### Exercise
Render the text of the entries below as a JSON list of strings, one string per line, omitting blank lines. Leave the pictures out of the answer.

─── Material shown

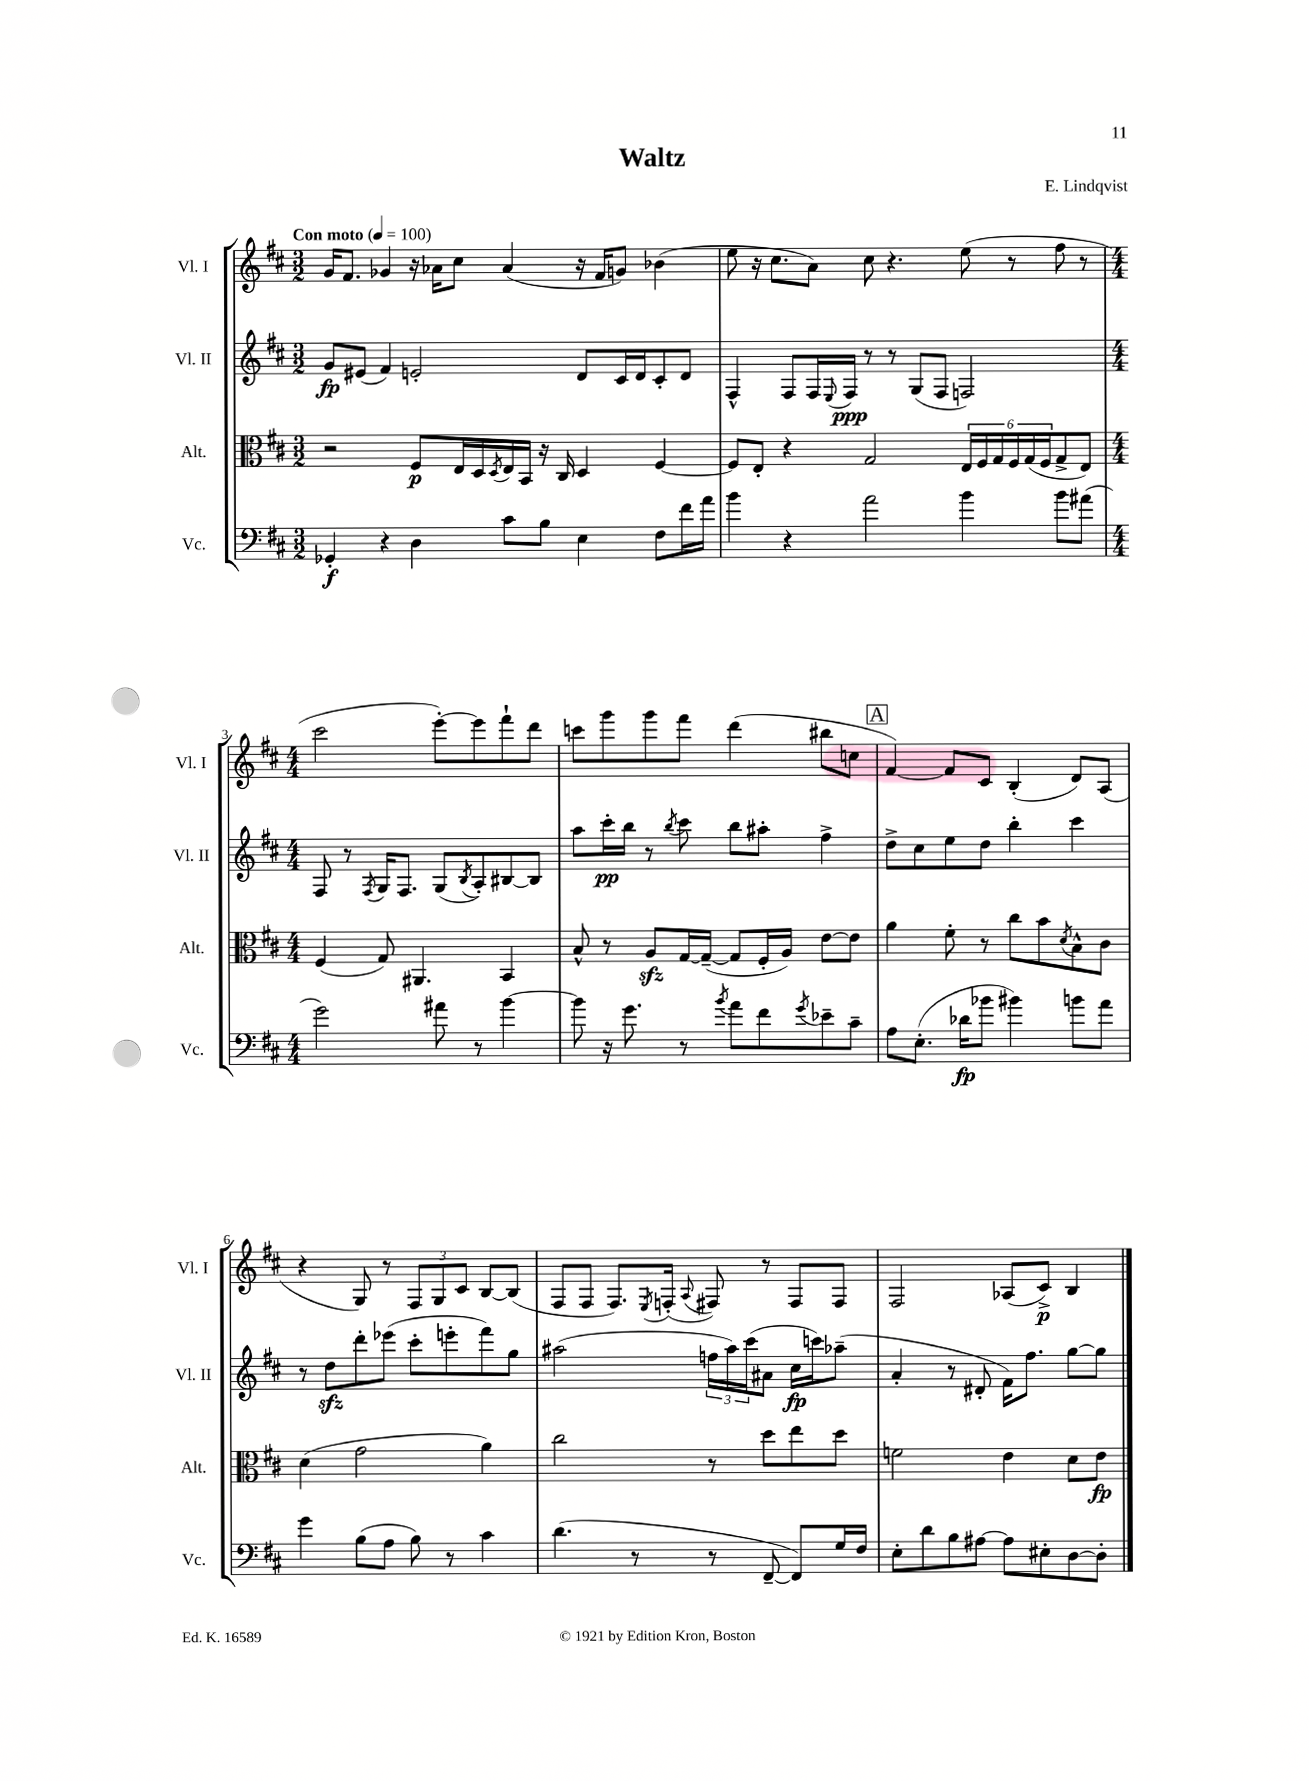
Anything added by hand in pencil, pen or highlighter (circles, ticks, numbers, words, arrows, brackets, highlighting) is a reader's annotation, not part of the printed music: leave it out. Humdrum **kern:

**kern	**kern	**kern	**kern
*staff4	*staff3	*staff2	*staff1
*clefF4	*clefC3	*clefG2	*clefG2
*k[f#c#]	*k[f#c#]	*k[f#c#]	*k[f#c#]
*M3/2	*M3/2	*M3/2	*M3/2
*MM100	*MM100	*MM100	*MM100
4GG-'	2r	8g	16g
.	.	.	8.f#
.	.	(8e#	.
4r	.	4f#)	4g-
4D	8F#	2e'	16r
.	.	.	16a-
.	16E	.	8cc#
.	16D	.	.
.	8qD	.	.
8c#	16E	.	(4a-
.	16BB	.	.
8B	16r	.	.
.	16C#	.	.
4E	4D	8d	16r
.	.	.	16f#
.	.	16c#	8g)
.	.	16d	.
8F#	[4F#	8c#'	(4b-
16f#	.	8d	.
16a	.	.	.
=	=	=	=
4b	8F#]	4F#^^	8ee
.	8E'	.	16r
.	.	.	8.cc#
4r	4r	8F#	.
.	.	16F#	8a)
.	.	8qqE	.
.	.	16F#	.
2a	2G	8r	8cc#
.	.	8r	4.r
.	.	(8G	.
.	.	8F#	.
4b	24E	2F)	(8ee
.	24F#	.	.
.	24G	.	.
.	24F#	.	8r
.	(24G	.	.
.	24F#	.	.
8b	8G^	.	8ff#
(8a#	8E)	.	8r
=	=	=	=
*M4/4	*M4/4	*M4/4	*M4/4
2g)	(4F#	8F#	2ccc#
.	.	8r	.
.	.	8qF#	.
.	8G)	16G	.
.	.	8.F#	.
.	4.AA#	.	.
8a#	.	(8G	[8eee')
.	.	8qB	.
8r	.	8A')	8eee]
[4b	4BB	[8B#	8fff#`
.	.	8B#]	8ddd
=	=	=	=
8b]	8B^^	8aa	8ccc
16r	8r	16ccc#'	8ggg
8.g	.	16bb	.
.	8A	8r	8ggg
.	.	8qbb	.
8r	[16G	8ccc#	8fff#
.	(16G~_	.	.
8qb	.	.	.
8a	8G]	8bb	(4ddd
8f#	16F#'	8aa#'	.
.	16A)	.	.
8qg	.	.	.
8e-~	[8e	4ff#^	8bb#
8c#~	8e]	.	8cc
=	=	=	=
8A	4a	8dd^	[4f#)
(8.E'	.	8cc#	.
.	8f#'	8ee	8f#]
16d-	.	.	.
8b-	8r	8dd	8c#
4b#)	8cc#	4bb'	(4B'
.	8b	.	.
.	8qd	.	.
8b	8B^^	4ccc#	8d)
8a	8c#	.	(8A
=	=	=	=
4g	(4d	8r	4r
.	.	8dd	.
(8B	2g	8ddd'	8G)
8A	.	(8eee-	8r
8B)	.	8ccc#'	12F#
.	.	.	12G
8r	.	8eee'	.
.	.	.	12c#
4c#	4a)	8fff#)	[8B
.	.	8gg	(8B]
=	=	=	=
(4.d	2cc#	(2aa#	8F#
.	.	.	8F#
.	.	.	8.F#)
8r	.	.	.
.	.	.	8qE
.	.	.	(16F'
.	.	.	8qqA
8r	8r	24ff	8F#)
.	.	24aa#)	.
.	.	(24ccc#	.
[8FF#~	8dd	8a#	8r
8FF#])	8ee	16cc#	8F#
.	.	16ccc)	.
16G	8dd	(8aa-~	8F#
16F#	.	.	.
=	=	=	=
8E'	2f	4a'	2F#
8d	.	.	.
8B	.	8r	.
[8A#	.	8d#'	.
8A#]	4e	16f#)	(8A-
.	.	8.ff#	.
8E#'	.	.	8c#^)
[8D	8d	[8gg	4B
8D']	8e	8gg]	.
==	==	==	==
*-	*-	*-	*-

──────

### Task response
[
  "Anything added by hand in pencil, pen or highlighter (circles, ticks, numbers, words, arrows, brackets, highlighting) is a reader's annotation, not part of the printed music: leave it out. Humdrum **kern:",
  "**kern\t**kern\t**kern\t**kern",
  "*staff4\t*staff3\t*staff2\t*staff1",
  "*clefF4\t*clefC3\t*clefG2\t*clefG2",
  "*k[f#c#]\t*k[f#c#]\t*k[f#c#]\t*k[f#c#]",
  "*M3/2\t*M3/2\t*M3/2\t*M3/2",
  "*MM100\t*MM100\t*MM100\t*MM100",
  "4GG-'\t2r\t8g\t16g",
  ".\t.\t.\t8.f#",
  ".\t.\t(8e#\t.",
  "4r\t.\t4f#)\t4g-",
  "4D\t8F#\t2e'\t16r",
  ".\t.\t.\t16a-",
  ".\t16E\t.\t8cc#",
  ".\t16D\t.\t.",
  ".\t8qD\t.\t.",
  "8c#\t16E\t.\t(4a-",
  ".\t16BB\t.\t.",
  "8B\t16r\t.\t.",
  ".\t16C#\t.\t.",
  "4E\t4D\t8d\t16r",
  ".\t.\t.\t16f#",
  ".\t.\t16c#\t8g)",
  ".\t.\t16d\t.",
  "8F#\t[4F#\t8c#'\t(4b-",
  "16f#\t.\t8d\t.",
  "16a\t.\t.\t.",
  "=\t=\t=\t=",
  "4b\t8F#]\t4F#^^\t8ee",
  ".\t8E'\t.\t16r",
  ".\t.\t.\t8.cc#",
  "4r\t4r\t8F#\t.",
  ".\t.\t16F#\t8a)",
  ".\t.\t8qqE\t.",
  ".\t.\t16F#\t.",
  "2a\t2G\t8r\t8cc#",
  ".\t.\t8r\t4.r",
  ".\t.\t(8G\t.",
  ".\t.\t8F#\t.",
  "4b\t24E\t2F)\t(8ee",
  ".\t24F#\t.\t.",
  ".\t24G\t.\t.",
  ".\t24F#\t.\t8r",
  ".\t(24G\t.\t.",
  ".\t24F#\t.\t.",
  "8b\t8G^\t.\t8ff#",
  "(8a#\t8E)\t.\t8r",
  "=\t=\t=\t=",
  "*M4/4\t*M4/4\t*M4/4\t*M4/4",
  "2g)\t(4F#\t8F#\t2ccc#",
  ".\t.\t8r\t.",
  ".\t.\t8qF#\t.",
  ".\t8G)\t16G\t.",
  ".\t.\t8.F#\t.",
  ".\t4.AA#\t.\t.",
  "8a#\t.\t(8G\t[8eee')",
  ".\t.\t8qB\t.",
  "8r\t.\t8A')\t8eee]",
  "[4b\t4BB\t[8B#\t8fff#`",
  ".\t.\t8B#]\t8ddd",
  "=\t=\t=\t=",
  "8b]\t8B^^\t8aa\t8ccc",
  "16r\t8r\t16ccc#'\t8ggg",
  "8.g\t.\t16bb\t.",
  ".\t8A\t8r\t8ggg",
  ".\t.\t8qbb\t.",
  "8r\t[16G\t8ccc#\t8fff#",
  ".\t(16G~_\t.\t.",
  "8qb\t.\t.\t.",
  "8a\t8G]\t8bb\t(4ddd",
  "8f#\t16F#'\t8aa#'\t.",
  ".\t16A)\t.\t.",
  "8qg\t.\t.\t.",
  "8e-~\t[8e\t4ff#^\t8bb#",
  "8c#~\t8e]\t.\t8cc",
  "=\t=\t=\t=",
  "8A\t4a\t8dd^\t[4f#)",
  "(8.E'\t.\t8cc#\t.",
  ".\t8f#'\t8ee\t8f#]",
  "16d-\t.\t.\t.",
  "8b-\t8r\t8dd\t8c#",
  "4b#)\t8cc#\t4bb'\t(4B'",
  ".\t8b\t.\t.",
  ".\t8qd\t.\t.",
  "8b\t8B^^\t4ccc#\t8d)",
  "8a\t8c#\t.\t(8A",
  "=\t=\t=\t=",
  "4g\t(4d\t8r\t4r",
  ".\t.\t8dd\t.",
  "(8B\t2g\t8ddd'\t8G)",
  "8A\t.\t(8eee-\t8r",
  "8B)\t.\t8ccc#'\t12F#",
  ".\t.\t.\t12G",
  "8r\t.\t8eee'\t.",
  ".\t.\t.\t12c#",
  "4c#\t4a)\t8fff#)\t[8B",
  ".\t.\t8gg\t(8B]",
  "=\t=\t=\t=",
  "(4.d\t2cc#\t(2aa#\t8F#",
  ".\t.\t.\t8F#",
  ".\t.\t.\t8.F#)",
  "8r\t.\t.\t.",
  ".\t.\t.\t8qE",
  ".\t.\t.\t(16F'",
  ".\t.\t.\t8qqA",
  "8r\t8r\t24ff\t8F#)",
  ".\t.\t24aa#)\t.",
  ".\t.\t(24ccc#\t.",
  "[8FF#~\t8dd\t8a#\t8r",
  "8FF#])\t8ee\t16cc#\t8F#",
  ".\t.\t16ccc)\t.",
  "16G\t8dd\t(8aa-~\t8F#",
  "16F#\t.\t.\t.",
  "=\t=\t=\t=",
  "8E'\t2f\t4a'\t2F#",
  "8d\t.\t.\t.",
  "8B\t.\t8r\t.",
  "[8A#\t.\t8d#'\t.",
  "8A#]\t4e\t16f#)\t(8A-",
  ".\t.\t8.ff#\t.",
  "8E#'\t.\t.\t8c#^)",
  "[8D\t8d\t[8gg\t4B",
  "8D']\t8e\t8gg]\t.",
  "==\t==\t==\t==",
  "*-\t*-\t*-\t*-"
]